◆ TASK ◆
Once the line with "ENC1: KY-040 -> HW-040" is found, write it out along with each later line exactly, through the end of the entries, skipping every picture.

== Segment start ==

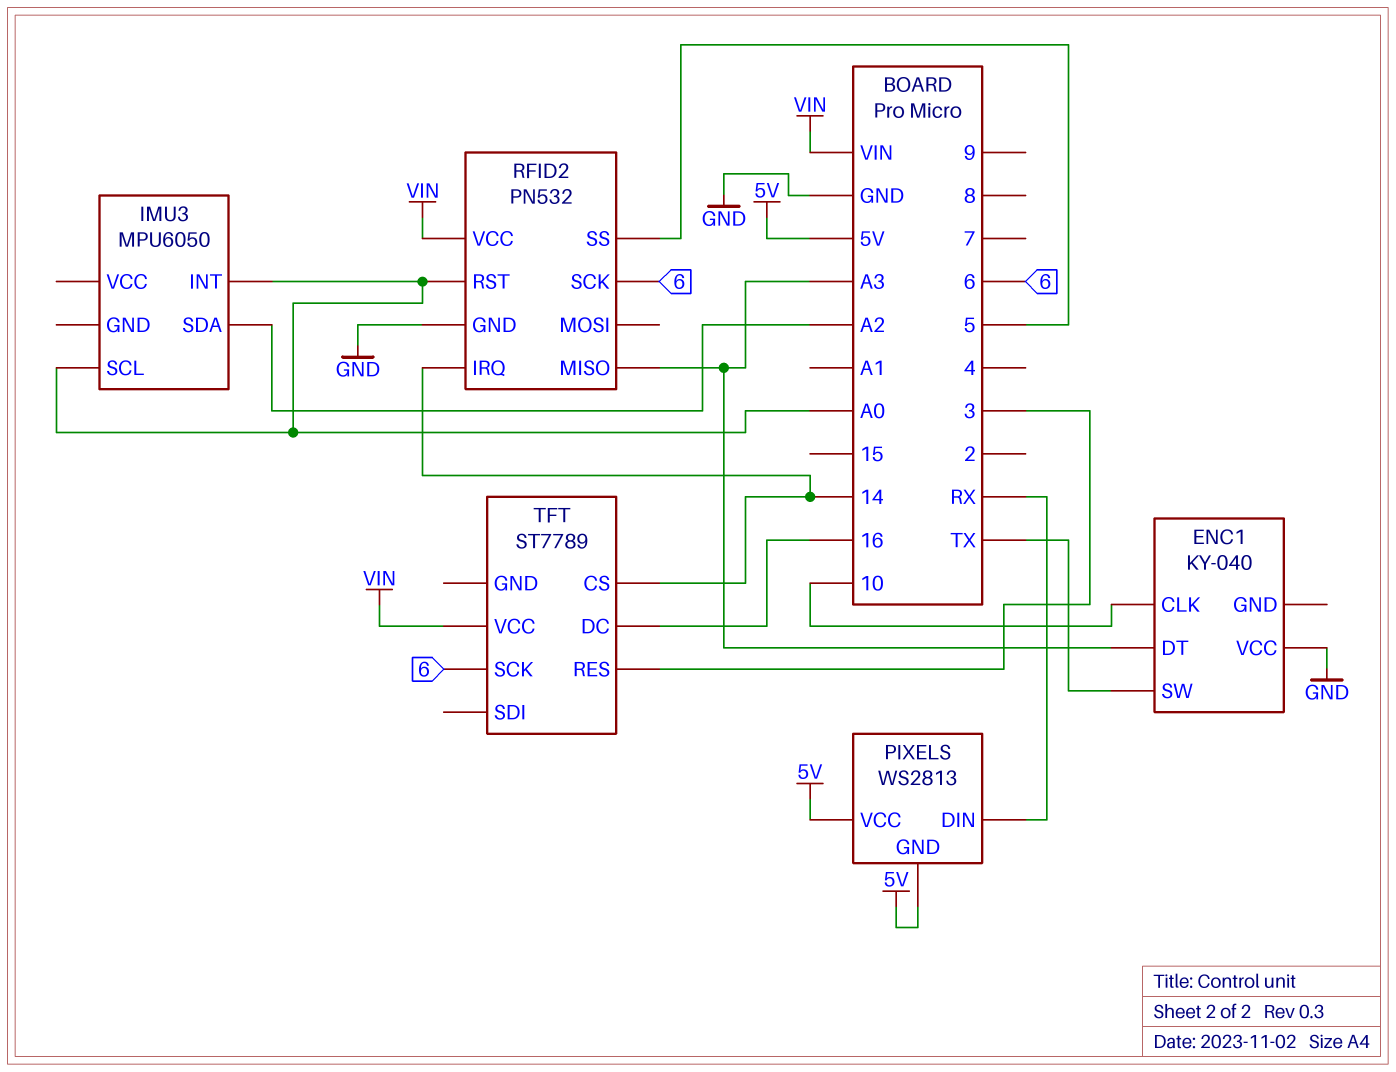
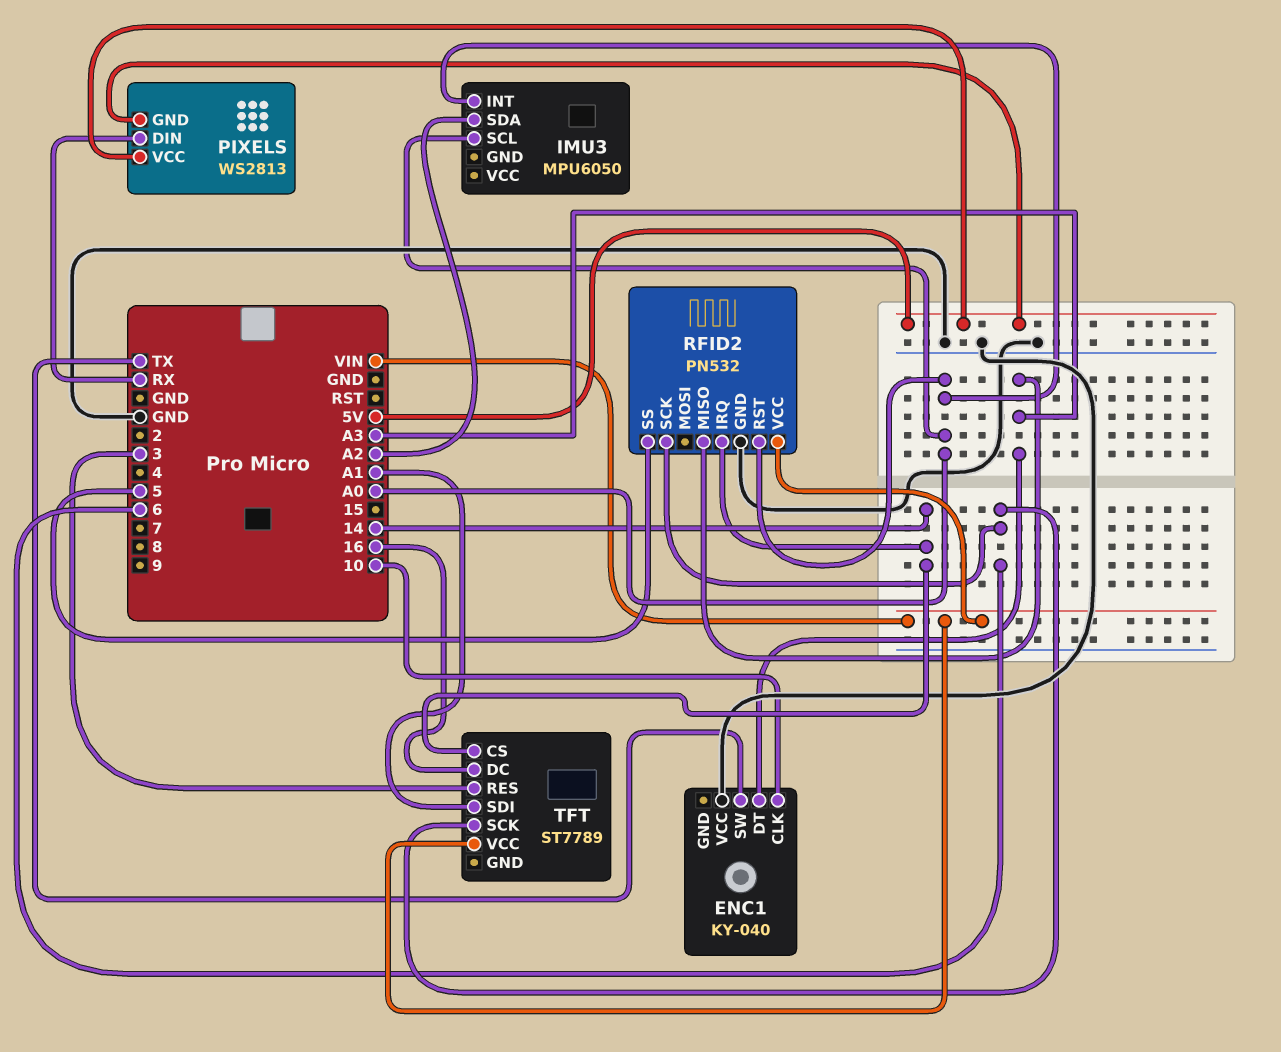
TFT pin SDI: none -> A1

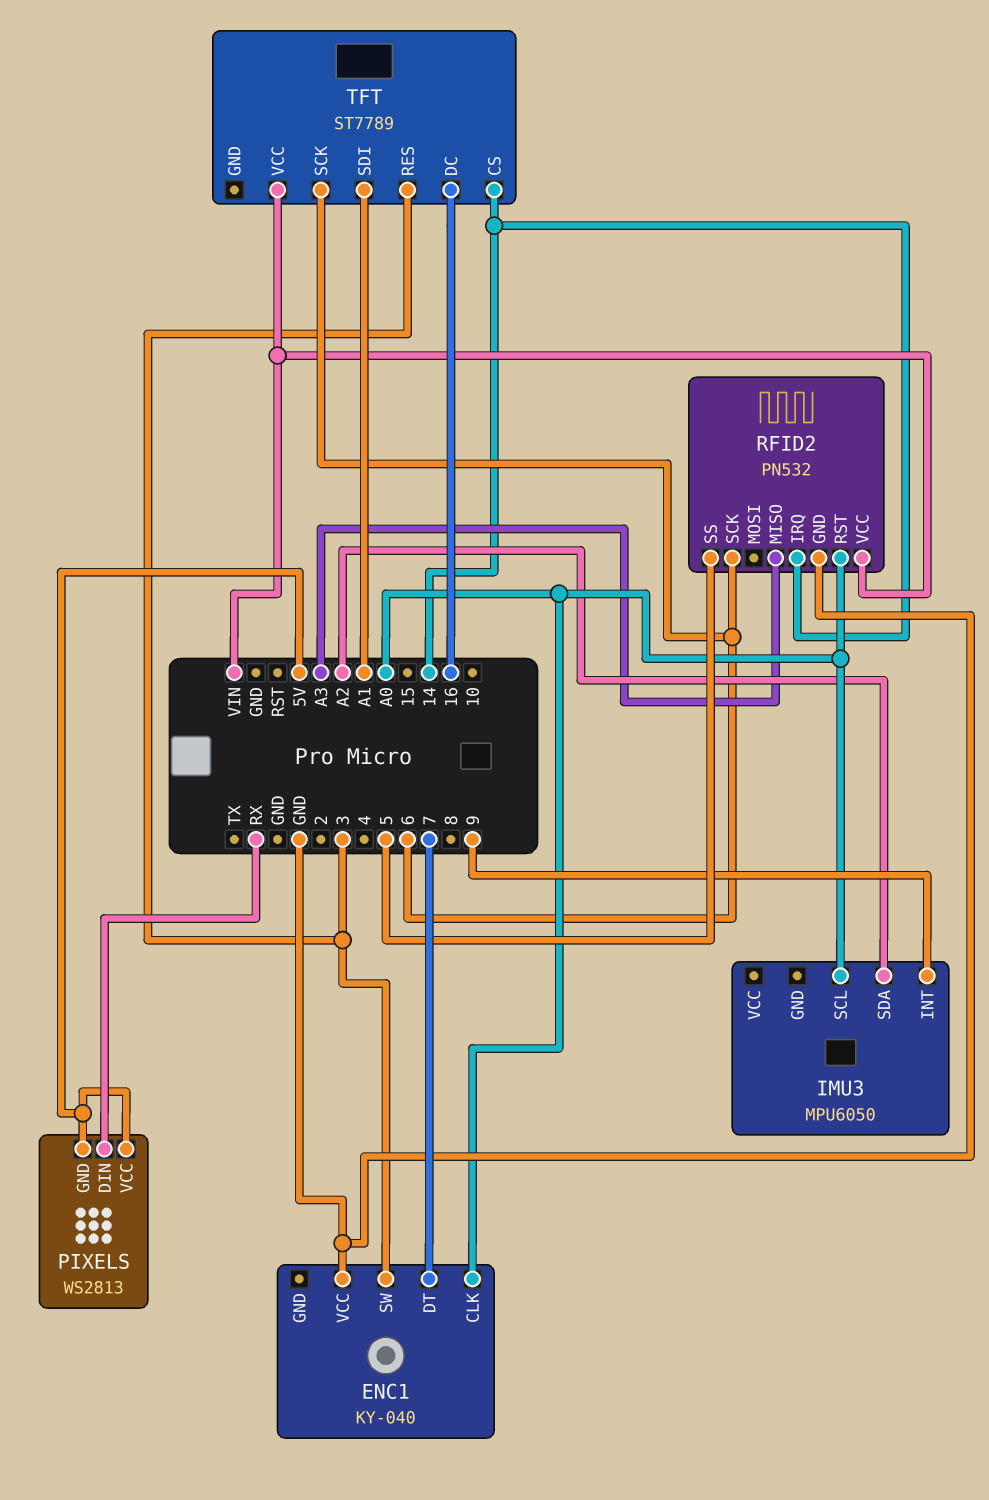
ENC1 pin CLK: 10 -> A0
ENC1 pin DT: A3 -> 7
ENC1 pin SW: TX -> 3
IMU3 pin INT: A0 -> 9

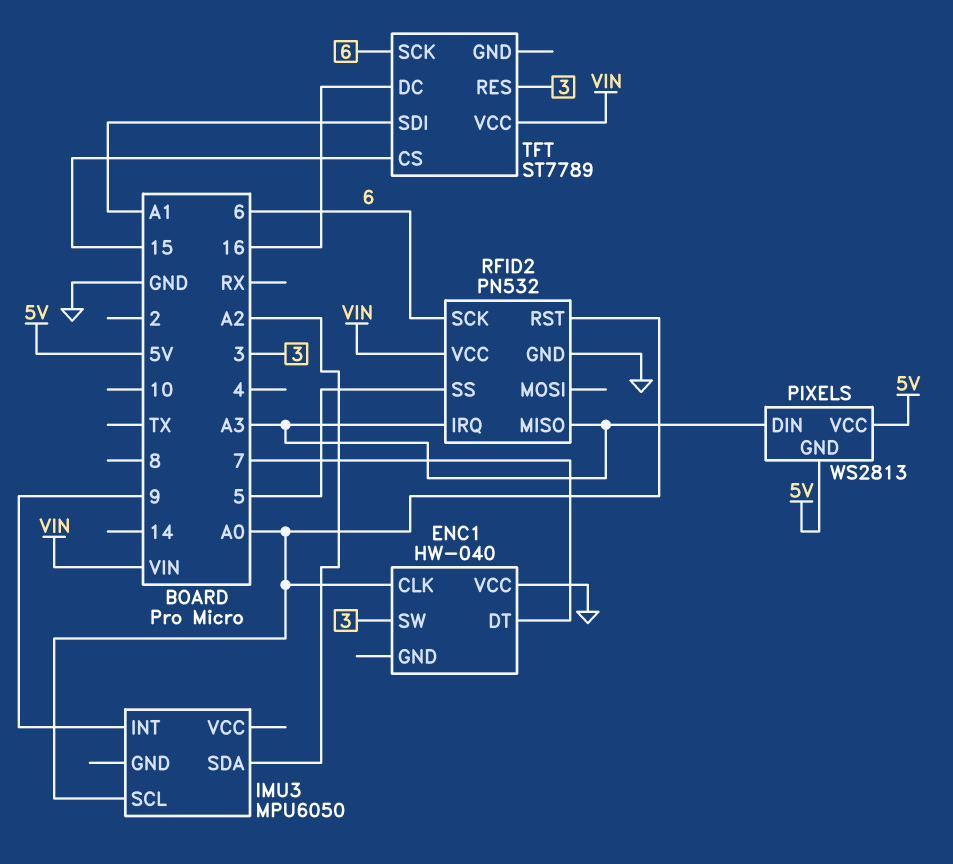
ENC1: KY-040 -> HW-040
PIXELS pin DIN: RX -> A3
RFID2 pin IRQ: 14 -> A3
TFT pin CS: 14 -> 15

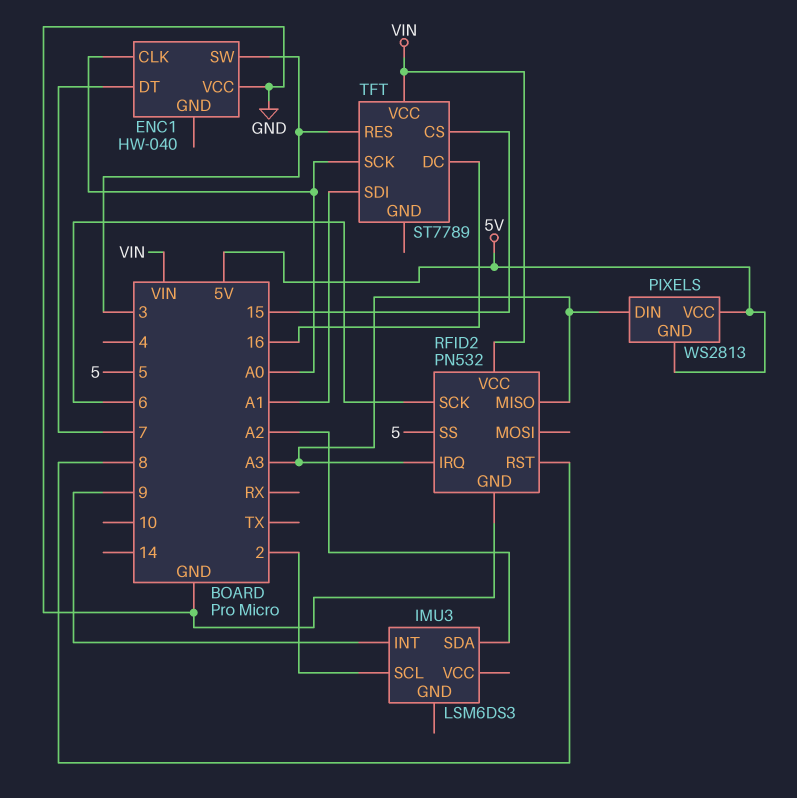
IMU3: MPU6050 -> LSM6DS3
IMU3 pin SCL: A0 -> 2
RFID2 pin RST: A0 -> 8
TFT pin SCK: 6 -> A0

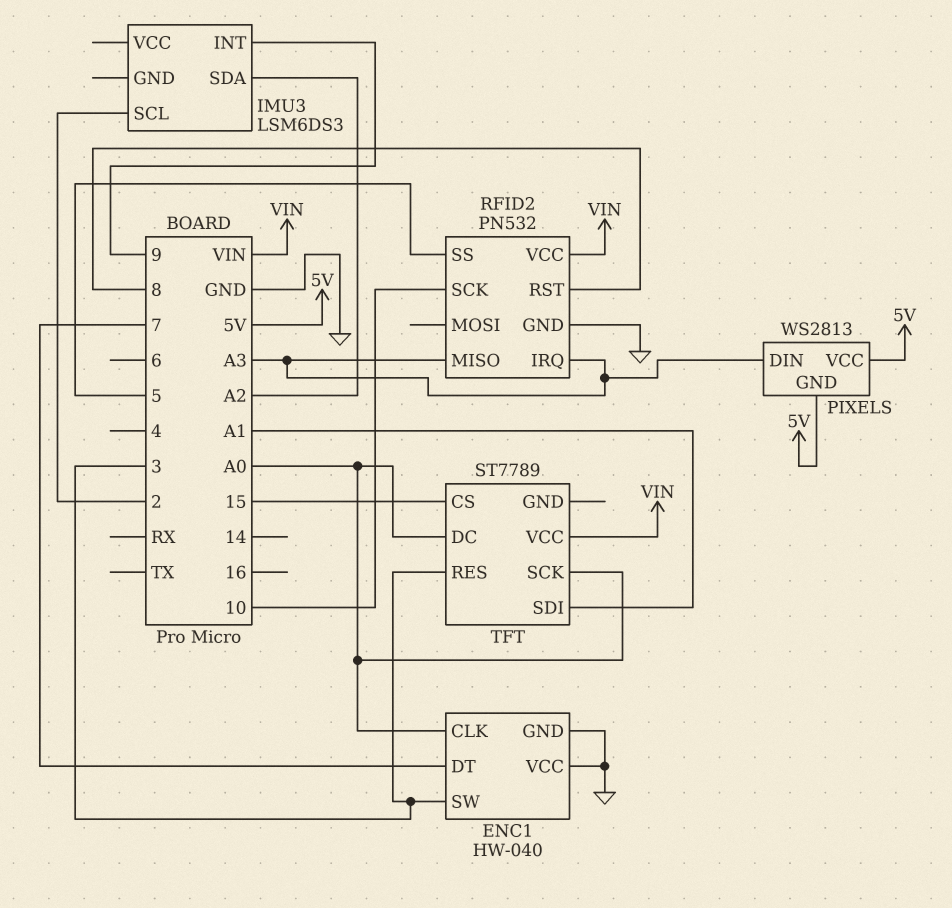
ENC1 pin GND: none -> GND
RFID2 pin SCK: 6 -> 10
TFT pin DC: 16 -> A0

== Segment end ==

◆ YOUR RESPONSE ◆
ENC1: KY-040 -> HW-040
PIXELS pin DIN: RX -> A3
RFID2 pin IRQ: 14 -> A3
TFT pin CS: 14 -> 15

IMU3: MPU6050 -> LSM6DS3
IMU3 pin SCL: A0 -> 2
RFID2 pin RST: A0 -> 8
TFT pin SCK: 6 -> A0

ENC1 pin GND: none -> GND
RFID2 pin SCK: 6 -> 10
TFT pin DC: 16 -> A0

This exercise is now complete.